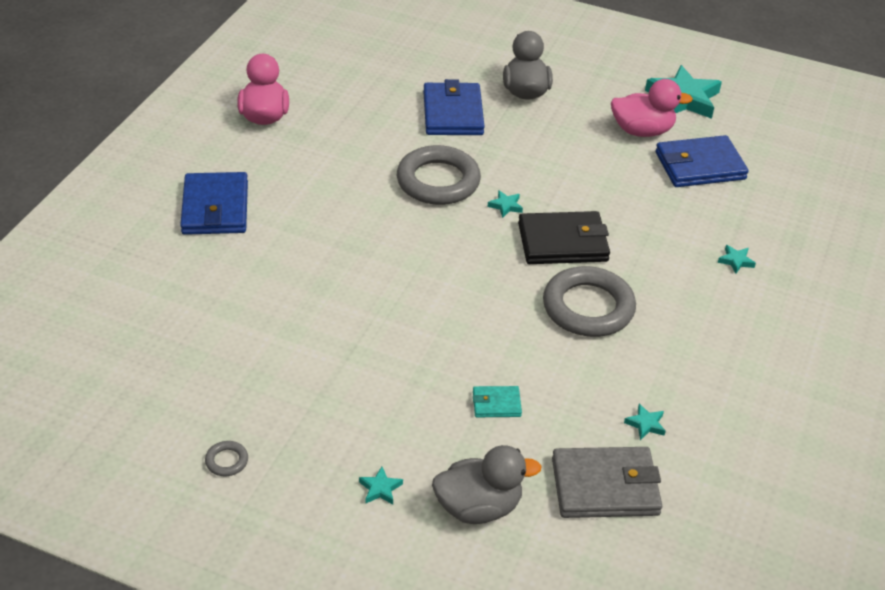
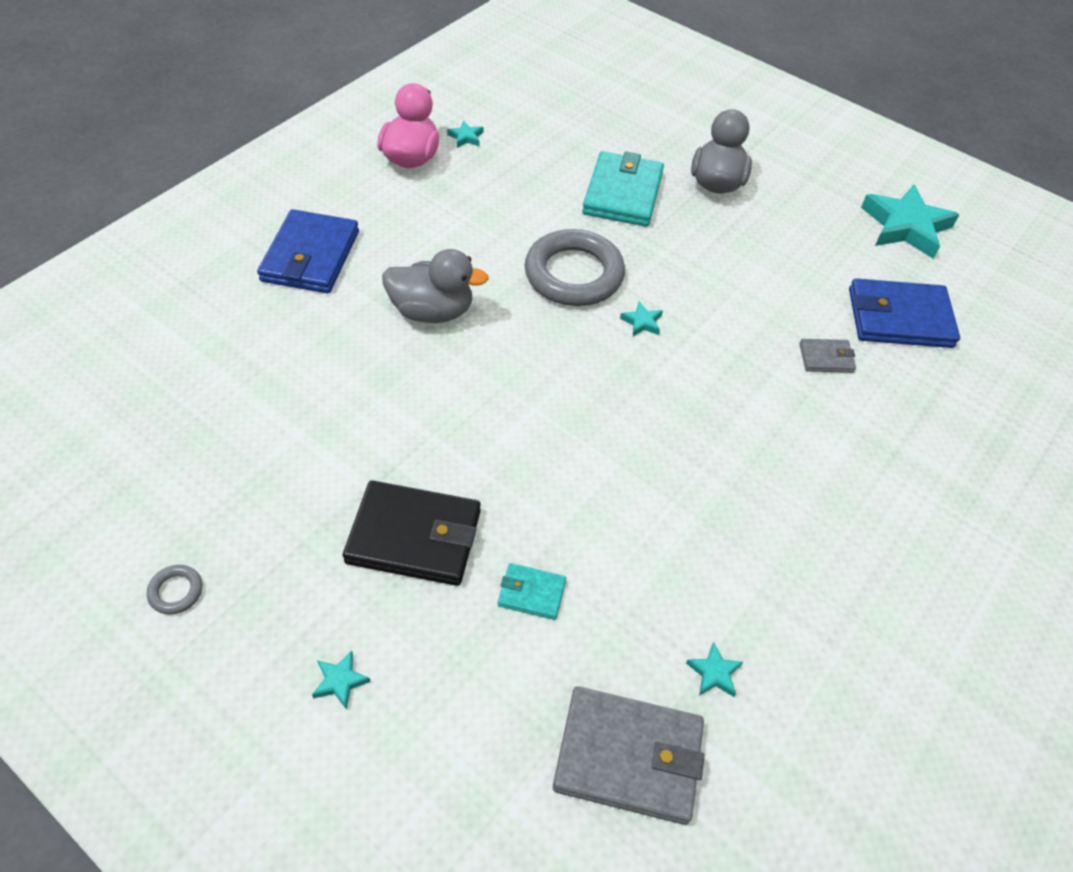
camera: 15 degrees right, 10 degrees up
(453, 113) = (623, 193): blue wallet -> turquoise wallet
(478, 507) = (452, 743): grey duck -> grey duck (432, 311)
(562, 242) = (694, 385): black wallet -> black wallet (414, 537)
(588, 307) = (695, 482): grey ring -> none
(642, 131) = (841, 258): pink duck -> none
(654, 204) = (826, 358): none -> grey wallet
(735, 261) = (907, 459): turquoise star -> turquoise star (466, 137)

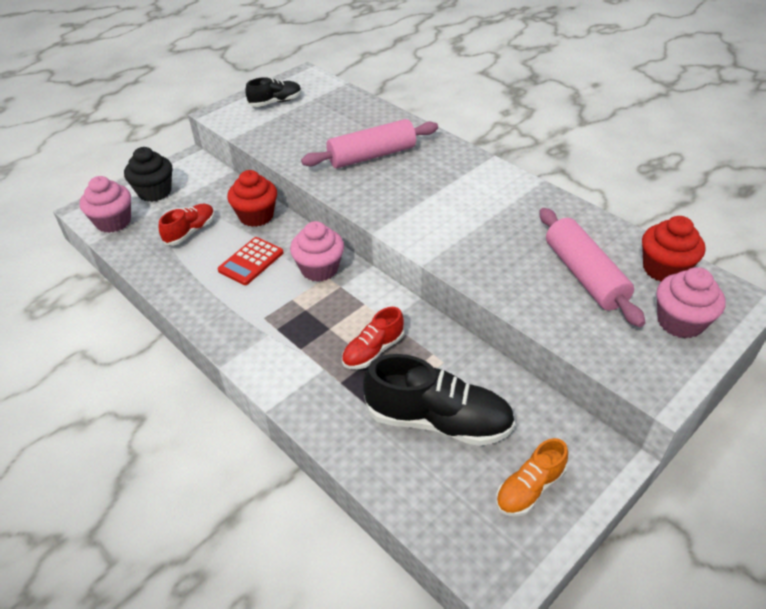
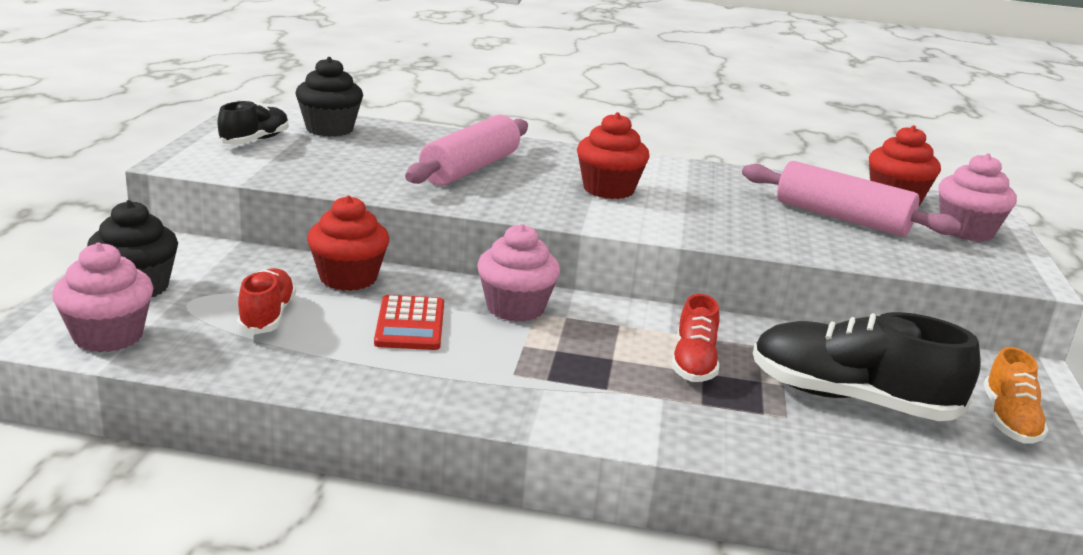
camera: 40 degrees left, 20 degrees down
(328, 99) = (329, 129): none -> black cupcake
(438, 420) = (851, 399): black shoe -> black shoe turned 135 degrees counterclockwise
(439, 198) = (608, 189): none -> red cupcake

==============================

→ **What the task asks**
Where a line of the entries contains the word "duck", copy that line.

→ **Solution for this task**
(478, 507) = (452, 743): grey duck -> grey duck (432, 311)
(642, 131) = (841, 258): pink duck -> none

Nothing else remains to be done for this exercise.